§ **Exercise requirements**: Output the line with "brown donut: 0 -> 1" and every line below it until the listing ends, exactly as written and with nothing added.

§ **Records supplied**:
──────

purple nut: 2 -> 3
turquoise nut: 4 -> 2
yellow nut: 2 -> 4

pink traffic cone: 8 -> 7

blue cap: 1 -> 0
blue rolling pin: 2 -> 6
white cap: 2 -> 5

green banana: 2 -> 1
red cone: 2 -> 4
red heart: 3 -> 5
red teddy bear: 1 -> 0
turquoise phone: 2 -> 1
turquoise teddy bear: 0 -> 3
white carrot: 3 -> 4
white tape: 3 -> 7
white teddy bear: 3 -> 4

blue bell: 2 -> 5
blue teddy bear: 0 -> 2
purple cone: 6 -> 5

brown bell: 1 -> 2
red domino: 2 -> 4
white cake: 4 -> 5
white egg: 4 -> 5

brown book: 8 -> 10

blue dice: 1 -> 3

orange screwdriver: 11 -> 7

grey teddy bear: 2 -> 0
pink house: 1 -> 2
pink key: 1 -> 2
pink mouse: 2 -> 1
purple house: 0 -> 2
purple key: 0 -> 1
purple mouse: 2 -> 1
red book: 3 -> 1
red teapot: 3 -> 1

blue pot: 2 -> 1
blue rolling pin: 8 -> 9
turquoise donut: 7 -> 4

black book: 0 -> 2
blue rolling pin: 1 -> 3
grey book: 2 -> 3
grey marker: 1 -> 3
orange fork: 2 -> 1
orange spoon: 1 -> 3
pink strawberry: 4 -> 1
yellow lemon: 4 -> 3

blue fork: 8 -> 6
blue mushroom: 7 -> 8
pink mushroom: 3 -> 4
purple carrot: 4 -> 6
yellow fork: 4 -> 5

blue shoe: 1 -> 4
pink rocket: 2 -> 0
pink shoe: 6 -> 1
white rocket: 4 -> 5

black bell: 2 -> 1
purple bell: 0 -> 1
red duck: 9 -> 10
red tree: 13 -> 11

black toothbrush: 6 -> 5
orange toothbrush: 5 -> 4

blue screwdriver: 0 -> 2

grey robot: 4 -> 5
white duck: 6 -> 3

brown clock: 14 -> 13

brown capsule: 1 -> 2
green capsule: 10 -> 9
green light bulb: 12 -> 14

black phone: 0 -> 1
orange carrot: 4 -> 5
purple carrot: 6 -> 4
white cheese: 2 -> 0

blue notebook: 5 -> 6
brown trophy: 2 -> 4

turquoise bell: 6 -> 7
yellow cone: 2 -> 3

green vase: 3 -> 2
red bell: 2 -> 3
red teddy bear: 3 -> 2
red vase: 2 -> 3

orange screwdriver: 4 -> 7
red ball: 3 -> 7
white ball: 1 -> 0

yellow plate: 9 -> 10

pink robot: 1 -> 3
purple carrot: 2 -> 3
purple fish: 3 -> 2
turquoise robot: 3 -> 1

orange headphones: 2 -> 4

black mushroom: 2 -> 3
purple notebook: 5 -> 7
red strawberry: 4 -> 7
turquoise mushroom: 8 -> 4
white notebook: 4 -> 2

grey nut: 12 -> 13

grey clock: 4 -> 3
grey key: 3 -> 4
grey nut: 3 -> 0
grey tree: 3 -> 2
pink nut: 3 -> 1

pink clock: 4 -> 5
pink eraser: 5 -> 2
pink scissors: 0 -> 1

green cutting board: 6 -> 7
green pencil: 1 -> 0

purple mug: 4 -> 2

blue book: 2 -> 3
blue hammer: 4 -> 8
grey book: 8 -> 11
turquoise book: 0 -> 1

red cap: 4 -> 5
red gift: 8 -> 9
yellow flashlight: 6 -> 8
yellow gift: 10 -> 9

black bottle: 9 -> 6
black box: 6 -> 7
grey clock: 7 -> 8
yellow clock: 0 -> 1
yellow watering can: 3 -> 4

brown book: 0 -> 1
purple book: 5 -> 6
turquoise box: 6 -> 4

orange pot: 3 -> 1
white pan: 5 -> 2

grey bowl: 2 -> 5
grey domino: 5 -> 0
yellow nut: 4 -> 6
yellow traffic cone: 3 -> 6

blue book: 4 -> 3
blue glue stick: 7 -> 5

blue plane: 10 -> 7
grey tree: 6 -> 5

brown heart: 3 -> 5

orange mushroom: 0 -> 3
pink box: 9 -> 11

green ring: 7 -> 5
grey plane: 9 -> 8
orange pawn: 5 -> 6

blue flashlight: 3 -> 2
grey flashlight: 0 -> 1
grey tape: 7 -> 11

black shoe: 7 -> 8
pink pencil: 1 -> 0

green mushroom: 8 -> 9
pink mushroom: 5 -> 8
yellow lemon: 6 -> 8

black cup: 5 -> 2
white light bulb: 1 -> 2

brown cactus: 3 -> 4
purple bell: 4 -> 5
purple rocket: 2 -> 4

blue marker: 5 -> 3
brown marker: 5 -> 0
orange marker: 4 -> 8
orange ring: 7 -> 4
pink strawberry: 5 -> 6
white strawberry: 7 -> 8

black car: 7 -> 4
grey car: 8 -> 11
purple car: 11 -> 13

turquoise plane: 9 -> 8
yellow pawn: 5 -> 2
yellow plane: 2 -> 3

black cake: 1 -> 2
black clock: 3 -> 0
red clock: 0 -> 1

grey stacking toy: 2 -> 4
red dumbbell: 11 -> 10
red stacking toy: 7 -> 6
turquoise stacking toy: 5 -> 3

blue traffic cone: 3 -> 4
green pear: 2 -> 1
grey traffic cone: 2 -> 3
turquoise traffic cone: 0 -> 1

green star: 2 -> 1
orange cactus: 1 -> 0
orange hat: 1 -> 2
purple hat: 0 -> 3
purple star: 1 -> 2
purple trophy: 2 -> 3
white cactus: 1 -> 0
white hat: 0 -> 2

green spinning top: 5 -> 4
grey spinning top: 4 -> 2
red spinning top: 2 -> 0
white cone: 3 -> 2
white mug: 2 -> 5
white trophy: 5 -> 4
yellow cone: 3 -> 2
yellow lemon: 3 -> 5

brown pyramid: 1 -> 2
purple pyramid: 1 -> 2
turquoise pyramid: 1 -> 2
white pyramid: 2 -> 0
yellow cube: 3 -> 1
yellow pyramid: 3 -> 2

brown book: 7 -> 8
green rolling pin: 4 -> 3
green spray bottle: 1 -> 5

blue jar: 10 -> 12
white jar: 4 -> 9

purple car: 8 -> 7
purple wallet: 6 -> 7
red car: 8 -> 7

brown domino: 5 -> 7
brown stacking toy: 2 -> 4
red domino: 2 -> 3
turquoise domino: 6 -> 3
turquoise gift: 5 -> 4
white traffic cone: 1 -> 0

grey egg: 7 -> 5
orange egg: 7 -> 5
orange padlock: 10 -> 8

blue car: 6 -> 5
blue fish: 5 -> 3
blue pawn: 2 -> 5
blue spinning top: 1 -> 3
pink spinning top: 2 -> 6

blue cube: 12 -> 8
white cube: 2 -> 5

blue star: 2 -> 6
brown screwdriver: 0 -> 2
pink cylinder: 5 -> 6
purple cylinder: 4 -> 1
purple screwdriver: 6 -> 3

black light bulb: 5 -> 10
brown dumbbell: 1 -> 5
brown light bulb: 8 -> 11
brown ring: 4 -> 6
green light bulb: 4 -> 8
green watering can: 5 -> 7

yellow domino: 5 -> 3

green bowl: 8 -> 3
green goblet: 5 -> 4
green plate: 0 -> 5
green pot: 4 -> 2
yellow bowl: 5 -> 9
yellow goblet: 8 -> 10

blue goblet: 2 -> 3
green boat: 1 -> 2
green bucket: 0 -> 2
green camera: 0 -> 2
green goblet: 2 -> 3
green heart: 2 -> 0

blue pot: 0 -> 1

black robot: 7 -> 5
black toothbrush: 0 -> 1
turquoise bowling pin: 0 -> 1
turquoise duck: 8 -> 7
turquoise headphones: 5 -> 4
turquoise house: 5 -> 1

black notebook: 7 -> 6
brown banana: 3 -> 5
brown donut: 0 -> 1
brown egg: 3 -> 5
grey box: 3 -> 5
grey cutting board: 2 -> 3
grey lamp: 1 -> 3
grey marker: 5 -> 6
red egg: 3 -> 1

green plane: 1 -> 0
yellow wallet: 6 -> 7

──────

§ **Response to this exercise**:
brown donut: 0 -> 1
brown egg: 3 -> 5
grey box: 3 -> 5
grey cutting board: 2 -> 3
grey lamp: 1 -> 3
grey marker: 5 -> 6
red egg: 3 -> 1

green plane: 1 -> 0
yellow wallet: 6 -> 7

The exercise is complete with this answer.